== RECORDS SHOWN ==

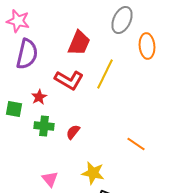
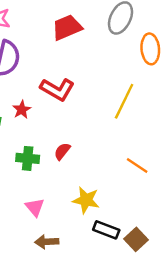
red trapezoid: (79, 43) -> (67, 27), moved, turned -136
yellow line: (105, 74) -> (124, 101), moved
green cross: (44, 126) -> (28, 158), moved

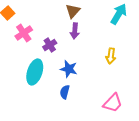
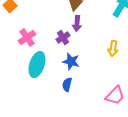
pink cross: (24, 33) -> (27, 38), moved
purple cross: (50, 45) -> (63, 38), moved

===

Output each line of the records exactly. Any picture is skipped.

## ANSWER SPACE
red trapezoid: (79, 43) -> (67, 27), moved, turned -136
yellow line: (105, 74) -> (124, 101), moved
green cross: (44, 126) -> (28, 158), moved

pink cross: (24, 33) -> (27, 38), moved
purple cross: (50, 45) -> (63, 38), moved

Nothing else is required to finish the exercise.